── Records for this exercise
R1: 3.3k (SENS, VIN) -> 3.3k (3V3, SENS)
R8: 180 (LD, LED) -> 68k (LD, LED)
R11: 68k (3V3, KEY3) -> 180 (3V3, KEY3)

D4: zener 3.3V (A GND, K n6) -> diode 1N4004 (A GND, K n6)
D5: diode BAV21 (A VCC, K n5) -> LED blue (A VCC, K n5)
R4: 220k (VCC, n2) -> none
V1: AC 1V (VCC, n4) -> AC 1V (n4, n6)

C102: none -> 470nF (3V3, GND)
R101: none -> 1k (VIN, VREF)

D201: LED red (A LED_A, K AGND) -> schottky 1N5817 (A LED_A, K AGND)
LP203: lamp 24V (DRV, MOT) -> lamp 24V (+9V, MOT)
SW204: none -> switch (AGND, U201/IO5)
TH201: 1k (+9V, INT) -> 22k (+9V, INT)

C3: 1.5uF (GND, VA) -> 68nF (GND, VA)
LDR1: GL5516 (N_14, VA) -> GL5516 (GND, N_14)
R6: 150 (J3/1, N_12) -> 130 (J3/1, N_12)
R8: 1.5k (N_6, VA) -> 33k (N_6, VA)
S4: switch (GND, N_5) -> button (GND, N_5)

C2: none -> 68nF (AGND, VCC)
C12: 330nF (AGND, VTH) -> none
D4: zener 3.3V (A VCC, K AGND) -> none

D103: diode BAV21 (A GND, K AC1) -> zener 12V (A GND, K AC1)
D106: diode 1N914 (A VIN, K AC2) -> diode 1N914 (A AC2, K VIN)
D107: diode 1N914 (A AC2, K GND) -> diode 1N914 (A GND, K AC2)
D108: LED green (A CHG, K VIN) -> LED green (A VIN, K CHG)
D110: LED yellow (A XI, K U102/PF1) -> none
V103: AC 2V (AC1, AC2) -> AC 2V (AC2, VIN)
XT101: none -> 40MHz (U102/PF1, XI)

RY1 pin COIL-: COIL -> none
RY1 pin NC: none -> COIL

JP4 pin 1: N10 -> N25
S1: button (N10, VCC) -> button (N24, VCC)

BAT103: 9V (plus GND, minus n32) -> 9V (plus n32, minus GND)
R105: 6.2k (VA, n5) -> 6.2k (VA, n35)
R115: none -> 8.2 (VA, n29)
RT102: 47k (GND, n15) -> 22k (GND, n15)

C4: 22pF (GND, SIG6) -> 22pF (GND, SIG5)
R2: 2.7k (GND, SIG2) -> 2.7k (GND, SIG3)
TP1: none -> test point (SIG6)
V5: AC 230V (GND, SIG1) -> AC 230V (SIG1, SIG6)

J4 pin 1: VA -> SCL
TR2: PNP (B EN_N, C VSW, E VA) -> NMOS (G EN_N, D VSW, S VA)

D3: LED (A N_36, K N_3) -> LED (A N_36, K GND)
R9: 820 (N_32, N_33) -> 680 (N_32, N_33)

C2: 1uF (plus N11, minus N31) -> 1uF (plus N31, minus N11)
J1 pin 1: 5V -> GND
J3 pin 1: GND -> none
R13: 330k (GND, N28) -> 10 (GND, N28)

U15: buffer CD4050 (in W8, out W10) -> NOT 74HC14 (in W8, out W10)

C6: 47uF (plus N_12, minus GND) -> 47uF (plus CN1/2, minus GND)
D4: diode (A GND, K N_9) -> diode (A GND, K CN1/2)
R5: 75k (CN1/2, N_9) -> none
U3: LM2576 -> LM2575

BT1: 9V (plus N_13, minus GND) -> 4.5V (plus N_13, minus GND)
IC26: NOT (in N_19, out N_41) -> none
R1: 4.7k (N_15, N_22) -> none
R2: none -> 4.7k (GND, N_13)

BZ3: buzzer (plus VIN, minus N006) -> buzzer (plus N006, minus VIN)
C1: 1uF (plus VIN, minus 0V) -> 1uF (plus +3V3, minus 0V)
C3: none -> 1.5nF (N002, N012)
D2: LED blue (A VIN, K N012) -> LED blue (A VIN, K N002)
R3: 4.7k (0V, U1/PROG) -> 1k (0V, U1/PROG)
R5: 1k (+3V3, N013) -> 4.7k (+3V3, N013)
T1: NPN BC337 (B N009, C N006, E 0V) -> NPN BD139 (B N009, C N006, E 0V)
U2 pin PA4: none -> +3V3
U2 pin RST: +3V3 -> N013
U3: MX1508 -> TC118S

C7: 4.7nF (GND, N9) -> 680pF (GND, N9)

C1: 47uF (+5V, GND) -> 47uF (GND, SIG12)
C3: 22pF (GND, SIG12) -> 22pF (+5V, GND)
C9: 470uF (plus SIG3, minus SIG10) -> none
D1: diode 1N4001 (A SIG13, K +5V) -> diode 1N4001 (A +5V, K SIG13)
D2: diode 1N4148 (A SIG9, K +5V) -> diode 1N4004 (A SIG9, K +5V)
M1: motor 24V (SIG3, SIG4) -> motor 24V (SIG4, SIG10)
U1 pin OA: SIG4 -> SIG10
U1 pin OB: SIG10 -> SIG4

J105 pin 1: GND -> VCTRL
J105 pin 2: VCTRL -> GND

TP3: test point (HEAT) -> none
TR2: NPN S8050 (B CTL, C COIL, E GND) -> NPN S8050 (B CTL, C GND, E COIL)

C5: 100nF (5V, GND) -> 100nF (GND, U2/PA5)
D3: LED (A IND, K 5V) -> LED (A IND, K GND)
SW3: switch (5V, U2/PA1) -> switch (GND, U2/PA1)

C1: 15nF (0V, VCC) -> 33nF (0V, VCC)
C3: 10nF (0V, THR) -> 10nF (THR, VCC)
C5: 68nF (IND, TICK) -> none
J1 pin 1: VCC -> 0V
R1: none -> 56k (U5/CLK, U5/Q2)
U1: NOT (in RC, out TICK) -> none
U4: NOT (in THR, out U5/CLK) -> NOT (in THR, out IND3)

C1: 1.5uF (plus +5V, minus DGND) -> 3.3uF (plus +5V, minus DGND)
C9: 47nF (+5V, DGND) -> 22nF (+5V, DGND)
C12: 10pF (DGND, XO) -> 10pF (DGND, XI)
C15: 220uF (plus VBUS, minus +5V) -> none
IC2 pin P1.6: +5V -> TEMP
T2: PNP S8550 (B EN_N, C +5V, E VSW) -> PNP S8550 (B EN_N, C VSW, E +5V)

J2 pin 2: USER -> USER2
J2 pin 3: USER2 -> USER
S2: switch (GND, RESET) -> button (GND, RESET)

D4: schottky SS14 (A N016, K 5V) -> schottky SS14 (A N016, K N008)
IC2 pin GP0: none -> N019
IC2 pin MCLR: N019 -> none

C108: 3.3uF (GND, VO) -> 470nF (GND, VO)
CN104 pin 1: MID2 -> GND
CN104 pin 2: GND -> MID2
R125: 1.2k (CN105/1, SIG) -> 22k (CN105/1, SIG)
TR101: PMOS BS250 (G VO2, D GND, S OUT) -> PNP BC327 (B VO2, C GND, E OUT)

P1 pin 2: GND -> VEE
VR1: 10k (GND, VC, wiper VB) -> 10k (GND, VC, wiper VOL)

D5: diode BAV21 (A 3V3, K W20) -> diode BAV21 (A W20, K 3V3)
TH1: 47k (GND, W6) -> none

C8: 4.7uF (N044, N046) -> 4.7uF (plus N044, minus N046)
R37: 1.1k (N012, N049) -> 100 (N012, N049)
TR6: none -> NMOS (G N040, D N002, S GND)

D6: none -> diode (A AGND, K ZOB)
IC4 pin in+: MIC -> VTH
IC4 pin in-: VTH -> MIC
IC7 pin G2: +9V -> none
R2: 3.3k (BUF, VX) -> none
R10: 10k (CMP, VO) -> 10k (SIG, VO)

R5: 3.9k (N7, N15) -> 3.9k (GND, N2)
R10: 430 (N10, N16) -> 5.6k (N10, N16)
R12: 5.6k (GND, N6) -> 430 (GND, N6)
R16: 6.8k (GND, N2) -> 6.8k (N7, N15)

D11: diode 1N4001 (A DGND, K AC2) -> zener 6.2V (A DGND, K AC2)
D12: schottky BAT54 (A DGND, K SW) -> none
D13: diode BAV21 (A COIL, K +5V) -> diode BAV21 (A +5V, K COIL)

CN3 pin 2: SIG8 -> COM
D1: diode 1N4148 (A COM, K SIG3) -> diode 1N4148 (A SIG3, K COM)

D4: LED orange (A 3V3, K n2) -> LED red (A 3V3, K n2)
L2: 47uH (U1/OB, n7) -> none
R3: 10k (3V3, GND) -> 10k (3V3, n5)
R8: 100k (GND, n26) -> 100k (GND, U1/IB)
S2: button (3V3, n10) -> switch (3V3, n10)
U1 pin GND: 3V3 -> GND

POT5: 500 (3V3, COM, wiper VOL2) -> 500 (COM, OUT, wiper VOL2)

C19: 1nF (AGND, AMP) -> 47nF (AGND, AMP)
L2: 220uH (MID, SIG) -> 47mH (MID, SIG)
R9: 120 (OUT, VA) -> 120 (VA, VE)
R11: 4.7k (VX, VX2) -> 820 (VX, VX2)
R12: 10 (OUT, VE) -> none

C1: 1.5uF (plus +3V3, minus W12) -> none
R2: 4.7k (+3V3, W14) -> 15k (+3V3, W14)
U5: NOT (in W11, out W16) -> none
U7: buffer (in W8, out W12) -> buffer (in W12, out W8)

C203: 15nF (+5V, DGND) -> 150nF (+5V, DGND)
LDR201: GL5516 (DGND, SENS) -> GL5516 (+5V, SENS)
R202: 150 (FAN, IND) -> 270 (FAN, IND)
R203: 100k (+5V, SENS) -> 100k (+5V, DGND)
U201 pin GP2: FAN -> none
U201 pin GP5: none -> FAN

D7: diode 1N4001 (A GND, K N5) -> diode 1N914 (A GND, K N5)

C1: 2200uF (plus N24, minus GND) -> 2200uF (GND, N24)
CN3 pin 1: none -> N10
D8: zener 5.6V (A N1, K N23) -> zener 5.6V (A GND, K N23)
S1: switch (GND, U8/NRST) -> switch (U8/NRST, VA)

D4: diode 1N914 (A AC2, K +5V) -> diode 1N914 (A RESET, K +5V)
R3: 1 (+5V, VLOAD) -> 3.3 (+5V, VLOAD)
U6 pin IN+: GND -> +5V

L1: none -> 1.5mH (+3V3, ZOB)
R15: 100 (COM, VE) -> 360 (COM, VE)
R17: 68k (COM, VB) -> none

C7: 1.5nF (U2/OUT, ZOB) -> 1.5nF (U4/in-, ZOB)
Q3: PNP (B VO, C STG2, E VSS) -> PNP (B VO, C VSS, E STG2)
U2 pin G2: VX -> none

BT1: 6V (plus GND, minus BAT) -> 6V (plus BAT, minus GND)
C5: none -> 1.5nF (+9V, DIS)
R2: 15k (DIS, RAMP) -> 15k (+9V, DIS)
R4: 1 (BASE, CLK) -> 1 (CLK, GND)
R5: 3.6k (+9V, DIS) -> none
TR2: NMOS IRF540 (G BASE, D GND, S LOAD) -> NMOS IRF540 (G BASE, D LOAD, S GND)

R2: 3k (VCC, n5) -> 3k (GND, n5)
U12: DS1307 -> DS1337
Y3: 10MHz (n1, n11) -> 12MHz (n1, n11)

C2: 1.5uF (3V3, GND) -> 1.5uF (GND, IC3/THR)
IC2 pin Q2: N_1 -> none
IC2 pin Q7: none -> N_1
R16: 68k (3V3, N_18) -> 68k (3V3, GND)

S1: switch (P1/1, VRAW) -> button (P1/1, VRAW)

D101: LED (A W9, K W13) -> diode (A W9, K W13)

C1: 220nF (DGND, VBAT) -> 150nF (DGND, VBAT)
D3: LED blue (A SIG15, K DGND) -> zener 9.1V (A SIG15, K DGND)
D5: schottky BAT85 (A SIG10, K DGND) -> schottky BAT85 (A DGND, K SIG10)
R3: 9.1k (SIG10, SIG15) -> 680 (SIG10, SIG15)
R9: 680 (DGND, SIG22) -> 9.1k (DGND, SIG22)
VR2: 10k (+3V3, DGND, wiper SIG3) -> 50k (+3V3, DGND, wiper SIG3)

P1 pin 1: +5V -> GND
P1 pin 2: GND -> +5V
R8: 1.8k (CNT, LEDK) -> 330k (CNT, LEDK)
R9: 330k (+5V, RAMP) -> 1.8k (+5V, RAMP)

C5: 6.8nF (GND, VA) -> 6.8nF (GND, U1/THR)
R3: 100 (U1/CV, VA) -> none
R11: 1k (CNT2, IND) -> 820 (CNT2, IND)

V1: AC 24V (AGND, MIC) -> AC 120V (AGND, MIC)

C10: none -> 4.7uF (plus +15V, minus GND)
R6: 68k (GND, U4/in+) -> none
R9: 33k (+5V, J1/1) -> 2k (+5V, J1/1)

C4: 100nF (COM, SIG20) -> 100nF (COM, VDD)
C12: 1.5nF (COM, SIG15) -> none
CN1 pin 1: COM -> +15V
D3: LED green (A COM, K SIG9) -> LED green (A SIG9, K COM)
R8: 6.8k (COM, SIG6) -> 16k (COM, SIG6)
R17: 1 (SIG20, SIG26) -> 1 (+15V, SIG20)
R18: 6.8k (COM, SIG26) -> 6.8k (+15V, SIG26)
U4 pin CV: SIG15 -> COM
────
● What is needed
Will you return exactly the lines above from the one with "R5: 75k (CN1/2, N_9) -> none" down to the one with "D3: LED (A IND, K 5V) -> LED (A IND, K GND)", counting both as part of the range?

● Response for this exercise
R5: 75k (CN1/2, N_9) -> none
U3: LM2576 -> LM2575

BT1: 9V (plus N_13, minus GND) -> 4.5V (plus N_13, minus GND)
IC26: NOT (in N_19, out N_41) -> none
R1: 4.7k (N_15, N_22) -> none
R2: none -> 4.7k (GND, N_13)

BZ3: buzzer (plus VIN, minus N006) -> buzzer (plus N006, minus VIN)
C1: 1uF (plus VIN, minus 0V) -> 1uF (plus +3V3, minus 0V)
C3: none -> 1.5nF (N002, N012)
D2: LED blue (A VIN, K N012) -> LED blue (A VIN, K N002)
R3: 4.7k (0V, U1/PROG) -> 1k (0V, U1/PROG)
R5: 1k (+3V3, N013) -> 4.7k (+3V3, N013)
T1: NPN BC337 (B N009, C N006, E 0V) -> NPN BD139 (B N009, C N006, E 0V)
U2 pin PA4: none -> +3V3
U2 pin RST: +3V3 -> N013
U3: MX1508 -> TC118S

C7: 4.7nF (GND, N9) -> 680pF (GND, N9)

C1: 47uF (+5V, GND) -> 47uF (GND, SIG12)
C3: 22pF (GND, SIG12) -> 22pF (+5V, GND)
C9: 470uF (plus SIG3, minus SIG10) -> none
D1: diode 1N4001 (A SIG13, K +5V) -> diode 1N4001 (A +5V, K SIG13)
D2: diode 1N4148 (A SIG9, K +5V) -> diode 1N4004 (A SIG9, K +5V)
M1: motor 24V (SIG3, SIG4) -> motor 24V (SIG4, SIG10)
U1 pin OA: SIG4 -> SIG10
U1 pin OB: SIG10 -> SIG4

J105 pin 1: GND -> VCTRL
J105 pin 2: VCTRL -> GND

TP3: test point (HEAT) -> none
TR2: NPN S8050 (B CTL, C COIL, E GND) -> NPN S8050 (B CTL, C GND, E COIL)

C5: 100nF (5V, GND) -> 100nF (GND, U2/PA5)
D3: LED (A IND, K 5V) -> LED (A IND, K GND)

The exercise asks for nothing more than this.